----- The records
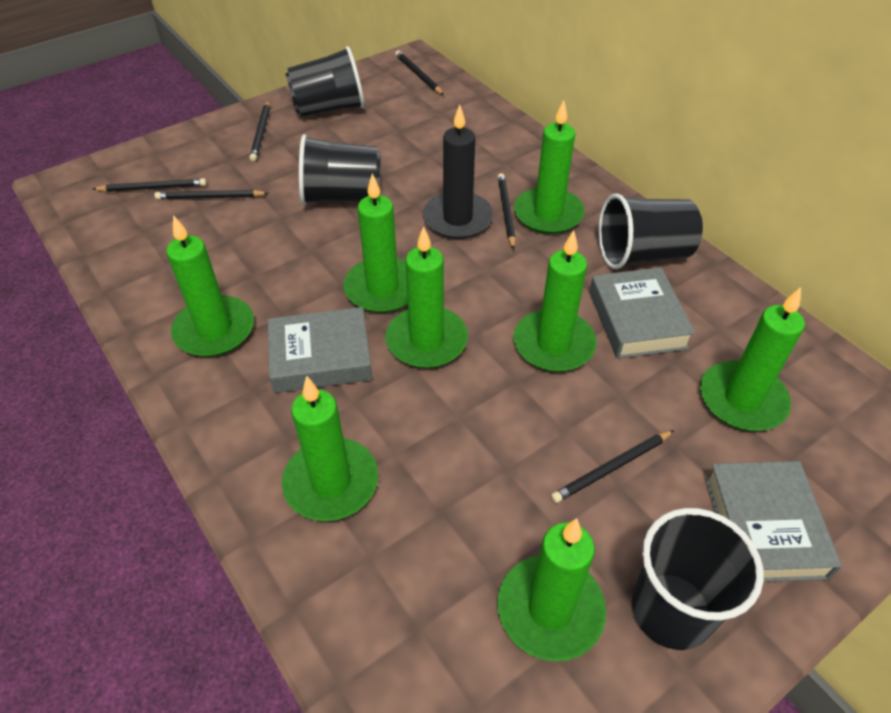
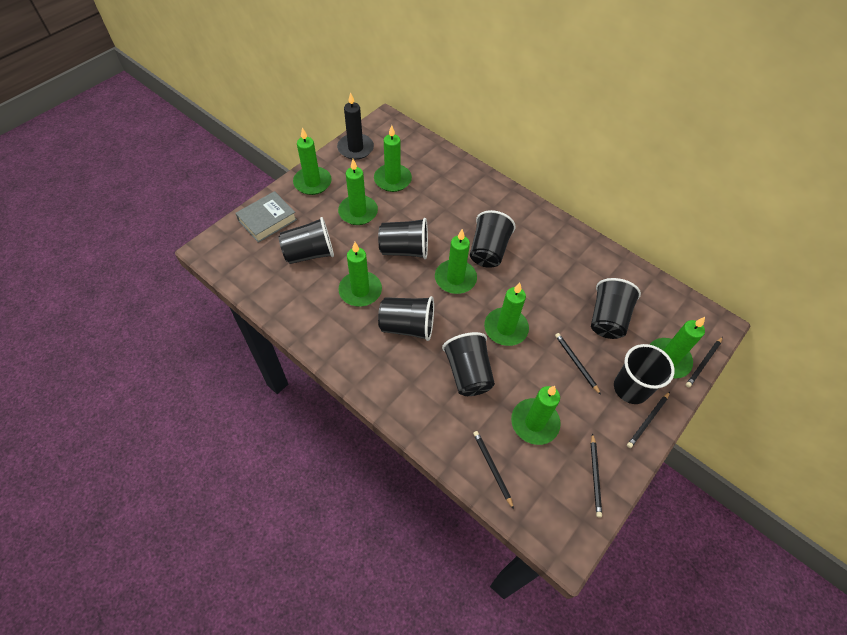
black cup: [285,46,365,117] [299,134,381,205] [598,193,703,269] [632,508,764,650] = 4 -> [279,217,334,264] [378,218,428,259] [378,296,434,341] [442,332,495,396] [470,210,516,268] [591,278,641,339] [614,344,675,404] = 7
black pencil: [93,178,207,192] [155,190,269,200] [249,100,270,161] [395,51,444,95] [498,173,516,250] [551,430,674,503] = 6 -> [473,431,514,509] [555,333,601,395] [591,433,602,518] [627,392,670,448] [686,337,723,387] = 5
grey book: [268,307,373,393] [589,267,695,359] [705,461,842,582] = 3 -> [235,191,297,243] = 1

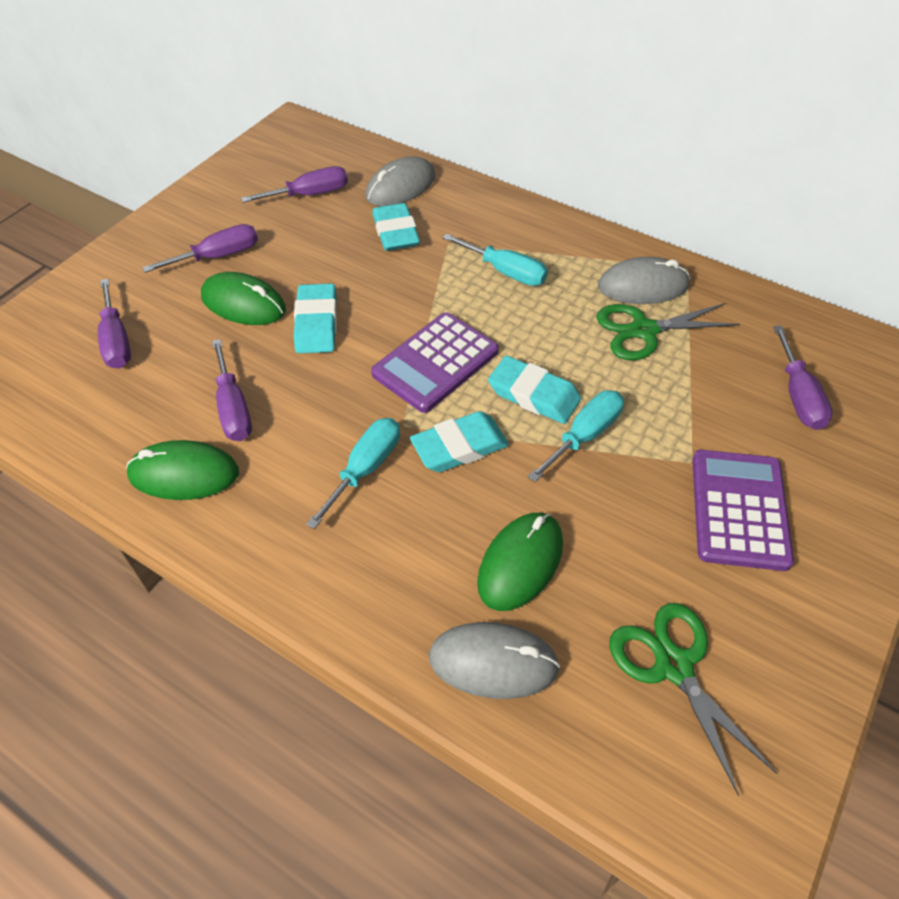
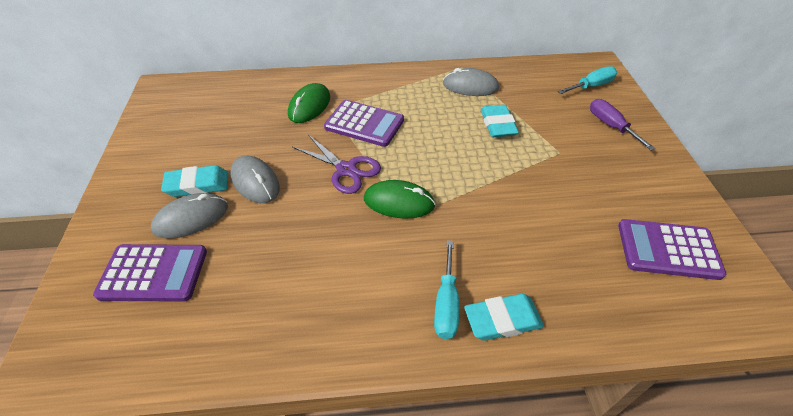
green mouse: [126,440,239,500] [201,272,286,325] [477,513,563,611] = 3 -> [288,83,330,123] [364,180,435,219] = 2
green scissors: [596,303,740,360] [609,603,777,796] = 2 -> none = 0
purple calculator: [371,312,499,413] [692,450,794,571] = 2 -> [93,244,207,302] [324,100,404,147] [618,219,726,280] = 3
purple scissors: none = 0 -> [292,135,381,194] = 1
purple screwdriver: [98,279,131,368] [142,224,258,273] [212,339,252,441] [241,166,348,203] [774,326,833,430] = 5 -> [590,99,656,151] = 1
turquoise eraser: [294,283,337,353] [372,203,420,251] [410,411,509,472] [488,356,581,424] = 4 -> [161,165,228,197] [464,294,544,341] [481,105,519,137] = 3
turquoise screwdriver: [306,418,400,529] [442,233,548,286] [528,390,624,482] = 3 -> [434,240,459,339] [557,66,617,94] = 2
----------
Prompt: Restate, without alteration, the lines of the material above that begin at the one containing "purple scissors: none" and run through its last line.

Exercise output:
purple scissors: none = 0 -> [292,135,381,194] = 1
purple screwdriver: [98,279,131,368] [142,224,258,273] [212,339,252,441] [241,166,348,203] [774,326,833,430] = 5 -> [590,99,656,151] = 1
turquoise eraser: [294,283,337,353] [372,203,420,251] [410,411,509,472] [488,356,581,424] = 4 -> [161,165,228,197] [464,294,544,341] [481,105,519,137] = 3
turquoise screwdriver: [306,418,400,529] [442,233,548,286] [528,390,624,482] = 3 -> [434,240,459,339] [557,66,617,94] = 2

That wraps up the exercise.